• _What needs to be done_
I need every line of the material below that includes the string "słuchawki".

• _Extracted entries_
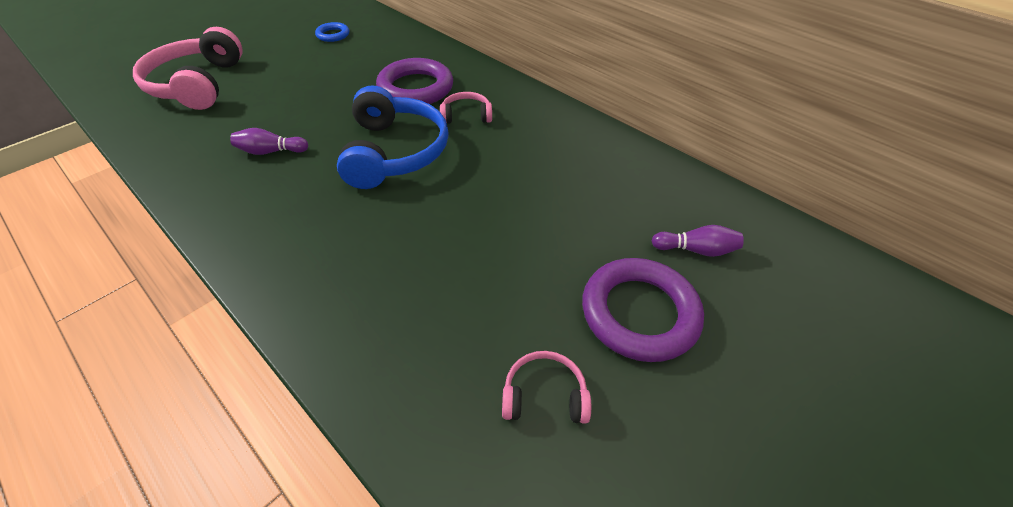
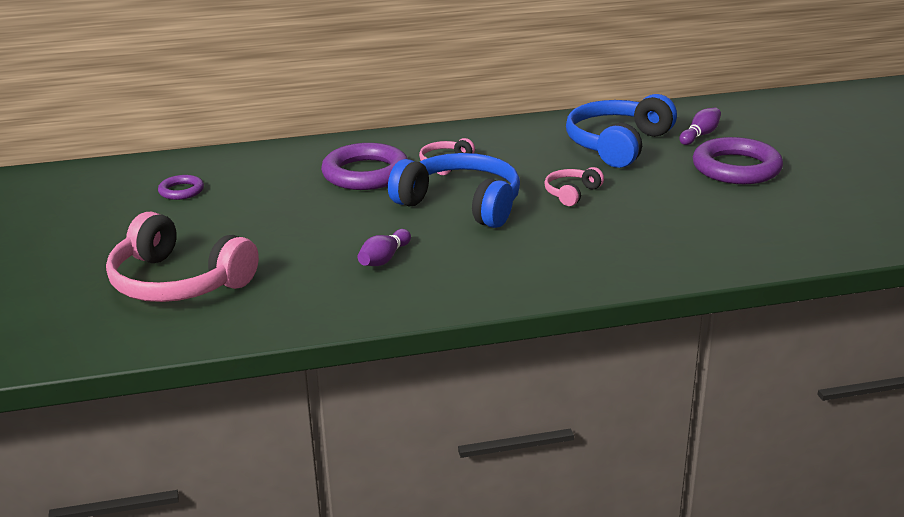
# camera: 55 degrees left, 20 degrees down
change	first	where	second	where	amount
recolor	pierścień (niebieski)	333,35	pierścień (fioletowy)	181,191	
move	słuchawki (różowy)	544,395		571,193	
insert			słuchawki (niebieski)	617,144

• _Answer to this task_
move	słuchawki (różowy)	544,395		571,193	
insert			słuchawki (niebieski)	617,144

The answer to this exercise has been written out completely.